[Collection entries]
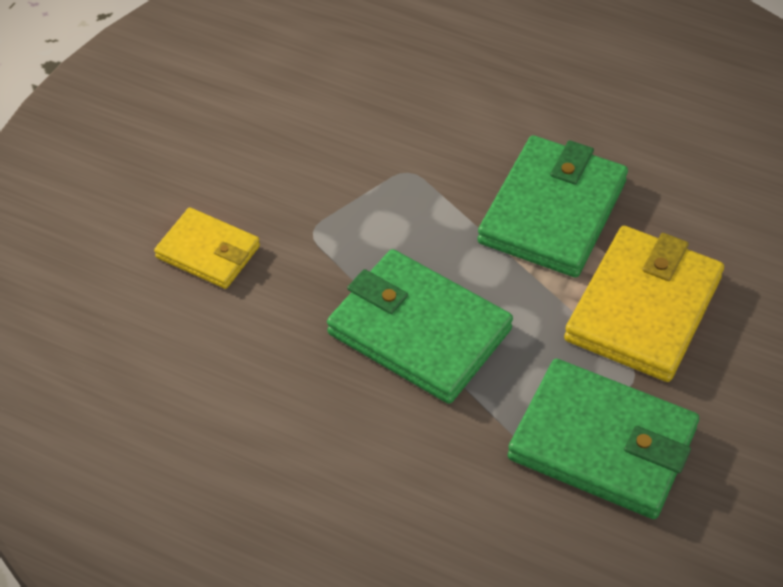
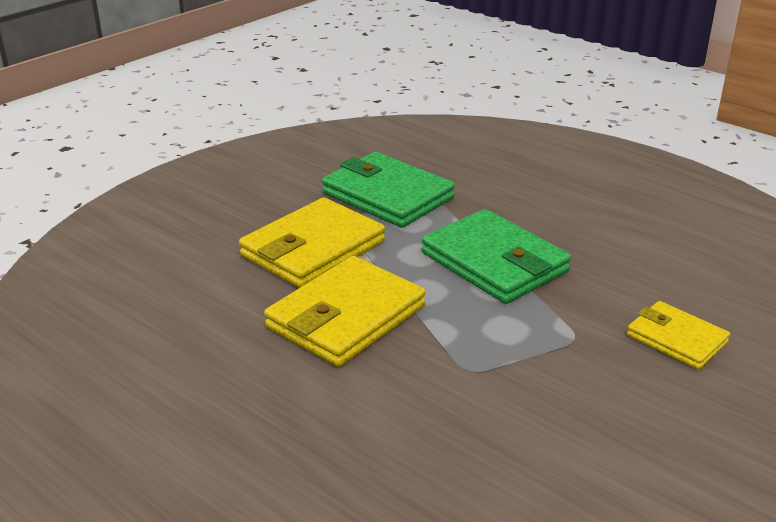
camera: 165 degrees left, 20 degrees down
green wallet [477,135,628,277] -> yellow wallet [264,256,426,367]

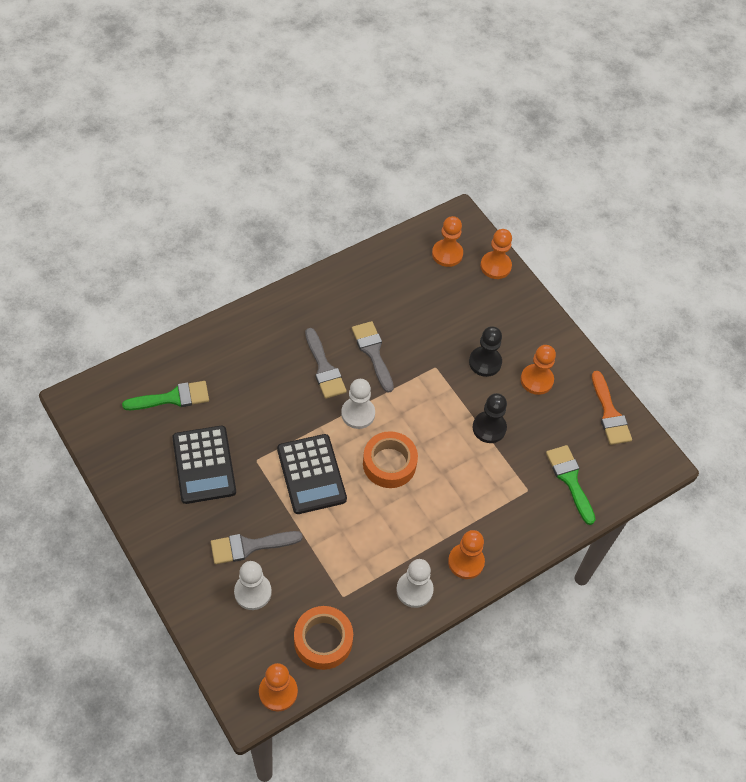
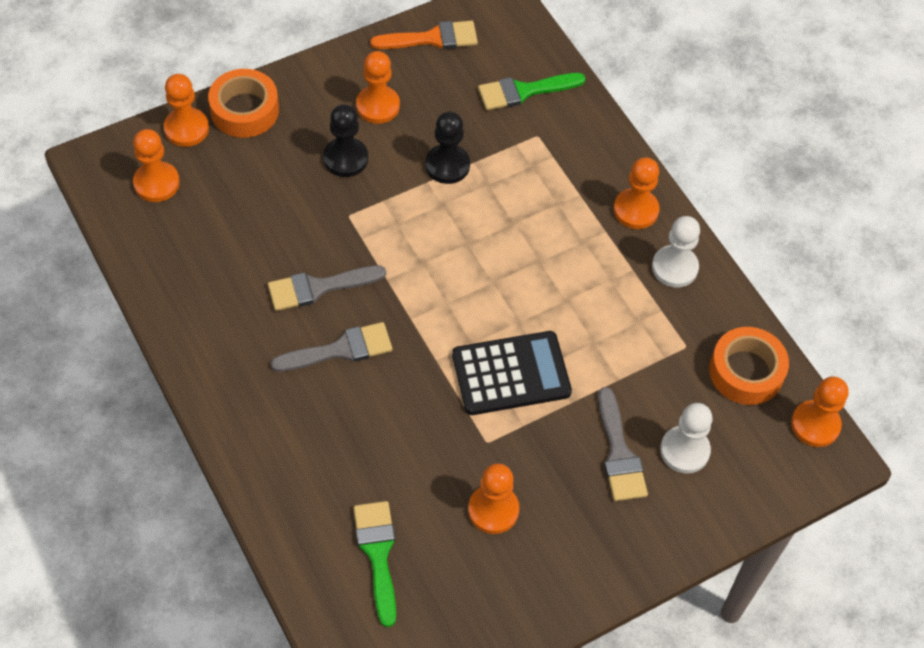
camera: 85 degrees left, 0 degrees up
black calculator [172,426,236,504] -> orange pawn [468,463,519,534]
white pawn [341,379,375,429] -> none
orange tape [363,431,418,488] -> orange tape moved to [208,69,279,138]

• Task to carry out:
Print every entry exactly; omit the pictures.

• Answer to this task:
camera: 165 degrees left, 20 degrees down
green wallet [477,135,628,277] -> yellow wallet [264,256,426,367]

camera: 85 degrees left, 0 degrees up
black calculator [172,426,236,504] -> orange pawn [468,463,519,534]
white pawn [341,379,375,429] -> none
orange tape [363,431,418,488] -> orange tape moved to [208,69,279,138]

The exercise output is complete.